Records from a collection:
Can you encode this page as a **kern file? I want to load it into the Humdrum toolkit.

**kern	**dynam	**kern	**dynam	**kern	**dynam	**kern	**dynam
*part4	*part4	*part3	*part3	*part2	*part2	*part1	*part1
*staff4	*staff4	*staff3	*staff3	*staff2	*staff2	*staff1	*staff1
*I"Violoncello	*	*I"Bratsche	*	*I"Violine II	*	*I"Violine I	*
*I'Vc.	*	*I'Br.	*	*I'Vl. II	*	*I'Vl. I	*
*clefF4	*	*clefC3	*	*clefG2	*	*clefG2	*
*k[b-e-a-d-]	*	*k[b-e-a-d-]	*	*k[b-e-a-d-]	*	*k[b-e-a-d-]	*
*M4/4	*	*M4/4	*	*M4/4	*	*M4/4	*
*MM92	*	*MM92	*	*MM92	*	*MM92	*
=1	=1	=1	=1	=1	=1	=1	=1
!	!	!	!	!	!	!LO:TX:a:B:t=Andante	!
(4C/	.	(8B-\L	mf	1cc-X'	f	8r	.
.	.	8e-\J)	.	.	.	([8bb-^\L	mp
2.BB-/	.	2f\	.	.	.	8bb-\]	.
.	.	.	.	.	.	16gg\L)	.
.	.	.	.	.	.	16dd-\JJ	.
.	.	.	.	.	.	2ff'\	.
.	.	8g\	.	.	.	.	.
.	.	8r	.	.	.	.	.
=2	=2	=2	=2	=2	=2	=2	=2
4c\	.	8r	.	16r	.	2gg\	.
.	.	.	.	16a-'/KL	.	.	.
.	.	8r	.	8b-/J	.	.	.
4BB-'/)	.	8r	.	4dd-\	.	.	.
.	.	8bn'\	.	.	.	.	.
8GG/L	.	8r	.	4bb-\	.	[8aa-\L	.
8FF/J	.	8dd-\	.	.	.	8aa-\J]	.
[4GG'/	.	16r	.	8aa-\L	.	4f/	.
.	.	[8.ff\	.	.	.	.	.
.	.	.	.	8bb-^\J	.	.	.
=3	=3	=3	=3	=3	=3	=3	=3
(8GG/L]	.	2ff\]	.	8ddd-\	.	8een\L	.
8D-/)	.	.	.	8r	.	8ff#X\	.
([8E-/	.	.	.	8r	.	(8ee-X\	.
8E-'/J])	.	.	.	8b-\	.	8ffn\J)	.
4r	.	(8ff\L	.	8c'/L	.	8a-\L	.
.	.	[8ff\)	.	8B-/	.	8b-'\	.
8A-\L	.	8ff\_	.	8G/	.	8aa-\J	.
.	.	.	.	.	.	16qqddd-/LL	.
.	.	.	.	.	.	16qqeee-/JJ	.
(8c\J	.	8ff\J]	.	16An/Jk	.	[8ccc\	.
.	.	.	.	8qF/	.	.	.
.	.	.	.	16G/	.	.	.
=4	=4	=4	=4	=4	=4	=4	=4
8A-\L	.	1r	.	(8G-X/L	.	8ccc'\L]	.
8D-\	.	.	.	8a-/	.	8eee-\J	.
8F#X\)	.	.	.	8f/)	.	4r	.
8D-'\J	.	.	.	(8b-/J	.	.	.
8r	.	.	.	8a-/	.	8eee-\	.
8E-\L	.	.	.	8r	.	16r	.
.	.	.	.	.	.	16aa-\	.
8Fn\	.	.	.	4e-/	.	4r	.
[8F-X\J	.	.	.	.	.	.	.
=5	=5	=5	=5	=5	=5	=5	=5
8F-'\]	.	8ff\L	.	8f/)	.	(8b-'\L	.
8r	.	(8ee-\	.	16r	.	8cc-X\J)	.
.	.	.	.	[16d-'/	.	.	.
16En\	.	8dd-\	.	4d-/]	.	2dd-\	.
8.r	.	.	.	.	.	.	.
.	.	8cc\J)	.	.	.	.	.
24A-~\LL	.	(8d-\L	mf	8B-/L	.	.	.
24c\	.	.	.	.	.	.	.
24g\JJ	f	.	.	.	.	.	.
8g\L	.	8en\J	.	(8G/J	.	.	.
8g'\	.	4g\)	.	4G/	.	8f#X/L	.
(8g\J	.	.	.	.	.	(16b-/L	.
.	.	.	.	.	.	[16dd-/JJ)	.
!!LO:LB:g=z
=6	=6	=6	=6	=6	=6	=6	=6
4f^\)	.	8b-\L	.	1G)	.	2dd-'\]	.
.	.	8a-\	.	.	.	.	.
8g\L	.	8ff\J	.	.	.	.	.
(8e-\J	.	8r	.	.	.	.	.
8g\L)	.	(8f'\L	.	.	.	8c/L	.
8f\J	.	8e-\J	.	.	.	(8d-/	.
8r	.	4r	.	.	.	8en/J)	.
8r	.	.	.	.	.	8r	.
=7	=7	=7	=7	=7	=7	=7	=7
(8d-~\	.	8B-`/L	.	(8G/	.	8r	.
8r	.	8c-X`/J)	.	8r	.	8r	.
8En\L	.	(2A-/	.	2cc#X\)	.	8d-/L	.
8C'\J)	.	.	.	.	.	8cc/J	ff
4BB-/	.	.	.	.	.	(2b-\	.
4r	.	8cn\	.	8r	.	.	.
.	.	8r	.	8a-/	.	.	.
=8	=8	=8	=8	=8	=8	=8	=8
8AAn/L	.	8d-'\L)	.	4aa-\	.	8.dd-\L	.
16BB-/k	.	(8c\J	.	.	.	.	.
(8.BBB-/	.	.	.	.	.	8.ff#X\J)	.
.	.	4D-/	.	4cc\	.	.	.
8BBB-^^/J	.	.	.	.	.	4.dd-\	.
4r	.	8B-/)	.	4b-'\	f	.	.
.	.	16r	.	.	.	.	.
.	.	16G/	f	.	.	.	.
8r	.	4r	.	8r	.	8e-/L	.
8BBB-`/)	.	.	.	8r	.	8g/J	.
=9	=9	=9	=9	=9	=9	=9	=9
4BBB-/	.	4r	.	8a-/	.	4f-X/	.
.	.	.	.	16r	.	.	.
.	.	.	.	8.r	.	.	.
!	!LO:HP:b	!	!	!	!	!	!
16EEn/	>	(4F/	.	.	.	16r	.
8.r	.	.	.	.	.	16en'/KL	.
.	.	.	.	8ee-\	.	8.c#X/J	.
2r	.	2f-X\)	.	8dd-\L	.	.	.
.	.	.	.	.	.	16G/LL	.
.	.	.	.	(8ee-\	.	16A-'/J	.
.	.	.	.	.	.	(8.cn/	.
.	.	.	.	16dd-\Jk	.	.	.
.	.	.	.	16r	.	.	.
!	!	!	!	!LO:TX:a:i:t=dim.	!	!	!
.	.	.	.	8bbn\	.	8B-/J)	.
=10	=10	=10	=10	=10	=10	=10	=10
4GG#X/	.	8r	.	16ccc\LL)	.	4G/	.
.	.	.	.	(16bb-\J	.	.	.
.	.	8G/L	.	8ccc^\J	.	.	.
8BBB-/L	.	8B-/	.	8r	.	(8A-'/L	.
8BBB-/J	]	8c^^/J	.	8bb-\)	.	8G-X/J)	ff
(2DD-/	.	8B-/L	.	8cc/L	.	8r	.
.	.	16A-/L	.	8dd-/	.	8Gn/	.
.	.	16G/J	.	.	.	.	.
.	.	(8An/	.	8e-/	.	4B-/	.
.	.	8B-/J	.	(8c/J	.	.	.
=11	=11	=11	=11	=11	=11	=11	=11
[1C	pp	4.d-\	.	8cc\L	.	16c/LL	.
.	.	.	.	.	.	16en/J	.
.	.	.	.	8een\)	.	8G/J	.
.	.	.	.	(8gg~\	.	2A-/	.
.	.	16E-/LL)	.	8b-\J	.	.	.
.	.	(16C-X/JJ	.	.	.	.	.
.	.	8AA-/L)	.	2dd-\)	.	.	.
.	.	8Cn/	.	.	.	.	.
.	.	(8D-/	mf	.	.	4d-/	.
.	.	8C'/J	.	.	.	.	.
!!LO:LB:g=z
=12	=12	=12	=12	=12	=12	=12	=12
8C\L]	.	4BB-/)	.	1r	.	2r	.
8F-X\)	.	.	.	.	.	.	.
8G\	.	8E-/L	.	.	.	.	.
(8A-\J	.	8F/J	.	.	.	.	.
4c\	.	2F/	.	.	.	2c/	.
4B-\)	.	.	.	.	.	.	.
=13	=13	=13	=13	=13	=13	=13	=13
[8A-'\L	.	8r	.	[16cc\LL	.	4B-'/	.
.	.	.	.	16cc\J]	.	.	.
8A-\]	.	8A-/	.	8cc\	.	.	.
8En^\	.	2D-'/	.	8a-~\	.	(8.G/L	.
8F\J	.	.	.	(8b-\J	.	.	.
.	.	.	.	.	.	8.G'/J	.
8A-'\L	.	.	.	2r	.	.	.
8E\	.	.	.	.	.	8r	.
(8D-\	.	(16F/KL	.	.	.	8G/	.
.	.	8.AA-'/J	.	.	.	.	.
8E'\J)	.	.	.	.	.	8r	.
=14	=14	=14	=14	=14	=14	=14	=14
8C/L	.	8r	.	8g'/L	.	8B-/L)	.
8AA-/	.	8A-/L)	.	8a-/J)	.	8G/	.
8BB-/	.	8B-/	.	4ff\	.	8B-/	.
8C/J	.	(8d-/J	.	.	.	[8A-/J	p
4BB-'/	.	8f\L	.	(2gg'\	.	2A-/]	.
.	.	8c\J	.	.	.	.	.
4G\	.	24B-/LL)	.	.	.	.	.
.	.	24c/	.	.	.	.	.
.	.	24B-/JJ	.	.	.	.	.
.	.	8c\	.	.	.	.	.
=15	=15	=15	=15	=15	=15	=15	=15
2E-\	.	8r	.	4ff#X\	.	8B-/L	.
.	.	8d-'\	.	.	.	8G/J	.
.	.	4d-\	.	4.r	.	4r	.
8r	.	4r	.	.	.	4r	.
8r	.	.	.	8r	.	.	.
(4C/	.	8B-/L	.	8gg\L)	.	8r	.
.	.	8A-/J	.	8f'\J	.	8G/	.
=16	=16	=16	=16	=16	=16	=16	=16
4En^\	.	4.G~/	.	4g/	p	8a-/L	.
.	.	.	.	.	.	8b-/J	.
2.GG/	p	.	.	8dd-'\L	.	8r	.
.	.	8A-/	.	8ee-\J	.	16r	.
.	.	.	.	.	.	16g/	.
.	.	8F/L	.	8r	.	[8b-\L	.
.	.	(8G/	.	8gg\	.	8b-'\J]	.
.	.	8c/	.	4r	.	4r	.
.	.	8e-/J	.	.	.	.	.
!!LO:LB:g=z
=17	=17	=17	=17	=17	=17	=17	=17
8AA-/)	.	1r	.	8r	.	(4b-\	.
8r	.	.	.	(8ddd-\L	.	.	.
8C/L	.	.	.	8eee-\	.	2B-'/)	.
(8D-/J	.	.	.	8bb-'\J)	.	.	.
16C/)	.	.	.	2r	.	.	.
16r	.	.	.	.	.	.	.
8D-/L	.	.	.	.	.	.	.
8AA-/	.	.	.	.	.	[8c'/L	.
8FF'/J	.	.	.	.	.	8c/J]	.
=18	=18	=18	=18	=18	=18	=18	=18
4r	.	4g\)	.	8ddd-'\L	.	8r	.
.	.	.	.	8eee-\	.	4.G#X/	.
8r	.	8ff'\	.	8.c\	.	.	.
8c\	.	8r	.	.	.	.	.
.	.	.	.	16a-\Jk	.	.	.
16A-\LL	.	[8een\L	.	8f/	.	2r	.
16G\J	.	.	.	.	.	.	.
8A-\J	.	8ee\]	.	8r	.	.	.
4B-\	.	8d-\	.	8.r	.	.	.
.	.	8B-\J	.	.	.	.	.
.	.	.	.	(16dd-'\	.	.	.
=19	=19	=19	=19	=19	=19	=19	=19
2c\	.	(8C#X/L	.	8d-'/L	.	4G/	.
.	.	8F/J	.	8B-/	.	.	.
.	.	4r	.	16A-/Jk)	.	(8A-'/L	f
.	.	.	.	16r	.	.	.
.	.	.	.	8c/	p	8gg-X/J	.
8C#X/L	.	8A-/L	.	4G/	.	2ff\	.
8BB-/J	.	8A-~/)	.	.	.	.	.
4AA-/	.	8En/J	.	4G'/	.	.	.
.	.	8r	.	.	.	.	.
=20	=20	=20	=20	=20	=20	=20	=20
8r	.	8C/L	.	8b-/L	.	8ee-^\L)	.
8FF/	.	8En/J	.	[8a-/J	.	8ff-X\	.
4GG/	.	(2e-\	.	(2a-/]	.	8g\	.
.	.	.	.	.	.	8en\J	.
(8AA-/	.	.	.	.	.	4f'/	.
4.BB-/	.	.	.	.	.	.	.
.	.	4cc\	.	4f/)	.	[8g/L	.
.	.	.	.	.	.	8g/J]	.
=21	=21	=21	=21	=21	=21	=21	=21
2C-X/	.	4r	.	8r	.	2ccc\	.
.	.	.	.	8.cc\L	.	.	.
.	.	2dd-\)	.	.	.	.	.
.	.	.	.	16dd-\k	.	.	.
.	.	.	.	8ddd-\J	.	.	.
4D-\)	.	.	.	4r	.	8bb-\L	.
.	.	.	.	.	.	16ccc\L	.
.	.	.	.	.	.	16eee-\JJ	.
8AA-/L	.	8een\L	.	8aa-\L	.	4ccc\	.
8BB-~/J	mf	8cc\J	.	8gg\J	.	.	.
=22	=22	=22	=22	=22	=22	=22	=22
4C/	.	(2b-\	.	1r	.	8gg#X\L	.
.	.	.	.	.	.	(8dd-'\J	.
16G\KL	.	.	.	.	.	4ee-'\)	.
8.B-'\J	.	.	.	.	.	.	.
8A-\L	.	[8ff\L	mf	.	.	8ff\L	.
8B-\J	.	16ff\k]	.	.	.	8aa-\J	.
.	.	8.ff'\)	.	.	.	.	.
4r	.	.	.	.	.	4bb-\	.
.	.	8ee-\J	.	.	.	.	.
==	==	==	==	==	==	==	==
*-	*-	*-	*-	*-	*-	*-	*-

• Description of the task: Please extract every line of the records above that contains the string "kern". Uppercase and lowercase count as different.

• Result for this exercise:
Can you encode this page as a **kern file? I want to load it into the Humdrum toolkit.
**kern	**dynam	**kern	**dynam	**kern	**dynam	**kern	**dynam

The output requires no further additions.